> [Aim of the task]: Copy the data exactly from the line that contains "camera: 20 degrees left, 5 degrees up" through the line that contains "(640, 213) = (652, 187): turquoise", keeping both end lines and leaving out everything else.

> [Material for this task]:
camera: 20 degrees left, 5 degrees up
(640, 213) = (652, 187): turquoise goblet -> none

...

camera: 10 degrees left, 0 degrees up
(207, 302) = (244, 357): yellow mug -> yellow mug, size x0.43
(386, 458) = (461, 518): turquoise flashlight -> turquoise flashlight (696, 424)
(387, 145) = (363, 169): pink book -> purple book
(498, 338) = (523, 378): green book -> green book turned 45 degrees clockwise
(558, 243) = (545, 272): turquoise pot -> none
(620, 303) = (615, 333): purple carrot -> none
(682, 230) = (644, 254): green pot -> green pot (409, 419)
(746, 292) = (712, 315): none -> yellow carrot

--

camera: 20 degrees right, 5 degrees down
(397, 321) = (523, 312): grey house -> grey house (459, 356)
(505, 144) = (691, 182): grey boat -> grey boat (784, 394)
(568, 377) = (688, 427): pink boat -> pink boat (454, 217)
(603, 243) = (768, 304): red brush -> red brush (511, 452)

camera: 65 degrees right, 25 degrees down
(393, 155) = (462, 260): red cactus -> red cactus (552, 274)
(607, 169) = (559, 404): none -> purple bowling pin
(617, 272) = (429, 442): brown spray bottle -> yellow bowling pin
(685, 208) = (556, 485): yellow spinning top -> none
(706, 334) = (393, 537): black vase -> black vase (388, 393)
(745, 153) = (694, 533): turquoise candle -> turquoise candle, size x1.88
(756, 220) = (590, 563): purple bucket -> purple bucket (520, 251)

> [Result of the task]:
camera: 20 degrees left, 5 degrees up
(640, 213) = (652, 187): turquoise goblet -> none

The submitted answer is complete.